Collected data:

- - - - - - -

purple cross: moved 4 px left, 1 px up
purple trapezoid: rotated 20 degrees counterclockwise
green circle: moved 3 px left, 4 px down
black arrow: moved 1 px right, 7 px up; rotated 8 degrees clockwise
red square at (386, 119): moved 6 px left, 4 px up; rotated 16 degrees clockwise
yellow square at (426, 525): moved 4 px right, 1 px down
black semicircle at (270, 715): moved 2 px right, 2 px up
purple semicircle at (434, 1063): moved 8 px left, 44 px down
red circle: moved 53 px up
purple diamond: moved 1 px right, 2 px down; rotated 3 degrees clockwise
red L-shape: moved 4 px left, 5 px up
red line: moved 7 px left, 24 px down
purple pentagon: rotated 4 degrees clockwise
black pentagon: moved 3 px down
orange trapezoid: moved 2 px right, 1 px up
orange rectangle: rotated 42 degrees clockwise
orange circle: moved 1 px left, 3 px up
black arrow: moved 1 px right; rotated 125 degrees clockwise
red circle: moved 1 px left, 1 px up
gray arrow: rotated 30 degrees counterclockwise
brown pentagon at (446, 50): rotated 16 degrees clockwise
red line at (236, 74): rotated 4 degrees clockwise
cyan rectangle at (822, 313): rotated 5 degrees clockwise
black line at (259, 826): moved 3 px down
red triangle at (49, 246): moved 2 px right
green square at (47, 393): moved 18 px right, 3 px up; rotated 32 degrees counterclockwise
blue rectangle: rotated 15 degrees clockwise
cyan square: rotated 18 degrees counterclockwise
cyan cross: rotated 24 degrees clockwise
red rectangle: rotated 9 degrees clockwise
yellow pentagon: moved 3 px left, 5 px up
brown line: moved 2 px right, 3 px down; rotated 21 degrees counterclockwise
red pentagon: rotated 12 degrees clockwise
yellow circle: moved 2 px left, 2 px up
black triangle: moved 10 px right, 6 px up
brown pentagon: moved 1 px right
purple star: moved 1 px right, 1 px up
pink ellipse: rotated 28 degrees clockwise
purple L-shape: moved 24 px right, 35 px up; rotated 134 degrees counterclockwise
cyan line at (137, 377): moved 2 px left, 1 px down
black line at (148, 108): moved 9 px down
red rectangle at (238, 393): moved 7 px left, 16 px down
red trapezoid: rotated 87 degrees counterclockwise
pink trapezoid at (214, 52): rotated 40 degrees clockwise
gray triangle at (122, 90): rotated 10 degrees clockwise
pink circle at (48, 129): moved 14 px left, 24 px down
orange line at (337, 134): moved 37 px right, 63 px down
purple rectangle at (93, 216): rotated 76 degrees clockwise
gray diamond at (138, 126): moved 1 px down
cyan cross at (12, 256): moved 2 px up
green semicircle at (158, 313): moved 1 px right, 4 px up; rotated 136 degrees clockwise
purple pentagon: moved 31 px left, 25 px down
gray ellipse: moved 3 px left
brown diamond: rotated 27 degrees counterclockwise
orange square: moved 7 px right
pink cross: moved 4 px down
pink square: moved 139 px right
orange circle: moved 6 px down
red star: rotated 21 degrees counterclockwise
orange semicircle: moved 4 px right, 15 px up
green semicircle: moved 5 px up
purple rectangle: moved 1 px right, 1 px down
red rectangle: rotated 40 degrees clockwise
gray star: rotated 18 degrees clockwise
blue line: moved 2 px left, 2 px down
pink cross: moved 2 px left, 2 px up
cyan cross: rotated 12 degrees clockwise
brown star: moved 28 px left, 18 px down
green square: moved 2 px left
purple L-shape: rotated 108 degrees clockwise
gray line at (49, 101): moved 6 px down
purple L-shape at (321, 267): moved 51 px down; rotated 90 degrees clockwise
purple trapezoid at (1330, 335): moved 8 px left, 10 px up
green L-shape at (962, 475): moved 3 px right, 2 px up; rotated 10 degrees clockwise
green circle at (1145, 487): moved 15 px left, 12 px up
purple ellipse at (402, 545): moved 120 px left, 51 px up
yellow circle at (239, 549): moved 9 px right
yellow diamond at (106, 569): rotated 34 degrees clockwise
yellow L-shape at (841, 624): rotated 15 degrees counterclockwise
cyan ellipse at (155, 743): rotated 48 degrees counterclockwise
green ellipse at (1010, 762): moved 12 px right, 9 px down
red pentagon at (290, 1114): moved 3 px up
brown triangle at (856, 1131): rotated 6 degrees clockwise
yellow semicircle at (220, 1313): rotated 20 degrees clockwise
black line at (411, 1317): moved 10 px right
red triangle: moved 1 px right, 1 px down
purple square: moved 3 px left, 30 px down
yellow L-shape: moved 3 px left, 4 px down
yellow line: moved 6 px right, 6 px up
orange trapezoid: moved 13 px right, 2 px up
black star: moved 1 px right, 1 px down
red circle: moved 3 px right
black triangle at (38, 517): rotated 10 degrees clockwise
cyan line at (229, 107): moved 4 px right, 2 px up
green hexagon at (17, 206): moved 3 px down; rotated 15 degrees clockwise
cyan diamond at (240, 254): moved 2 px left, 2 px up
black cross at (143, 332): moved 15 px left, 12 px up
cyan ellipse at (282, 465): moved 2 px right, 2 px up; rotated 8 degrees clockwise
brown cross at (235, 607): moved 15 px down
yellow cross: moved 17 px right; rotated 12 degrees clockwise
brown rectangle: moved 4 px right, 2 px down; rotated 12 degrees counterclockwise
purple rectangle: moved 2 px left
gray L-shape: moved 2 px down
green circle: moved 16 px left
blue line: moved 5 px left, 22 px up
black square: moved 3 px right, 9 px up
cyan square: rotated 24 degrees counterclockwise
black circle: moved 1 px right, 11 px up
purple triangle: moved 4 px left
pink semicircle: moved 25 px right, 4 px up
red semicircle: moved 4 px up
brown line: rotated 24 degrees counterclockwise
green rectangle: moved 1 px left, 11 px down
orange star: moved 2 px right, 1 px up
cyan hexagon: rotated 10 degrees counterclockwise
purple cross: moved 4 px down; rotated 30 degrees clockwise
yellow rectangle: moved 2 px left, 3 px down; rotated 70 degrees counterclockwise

- - - - - - -

### PROBLEM TO SOLVE
Which of the lines above include the word "semicircle"? List those lines.

### OUTPUT OF THE TASK
black semicircle at (270, 715): moved 2 px right, 2 px up
purple semicircle at (434, 1063): moved 8 px left, 44 px down
green semicircle at (158, 313): moved 1 px right, 4 px up; rotated 136 degrees clockwise
orange semicircle: moved 4 px right, 15 px up
green semicircle: moved 5 px up
yellow semicircle at (220, 1313): rotated 20 degrees clockwise
pink semicircle: moved 25 px right, 4 px up
red semicircle: moved 4 px up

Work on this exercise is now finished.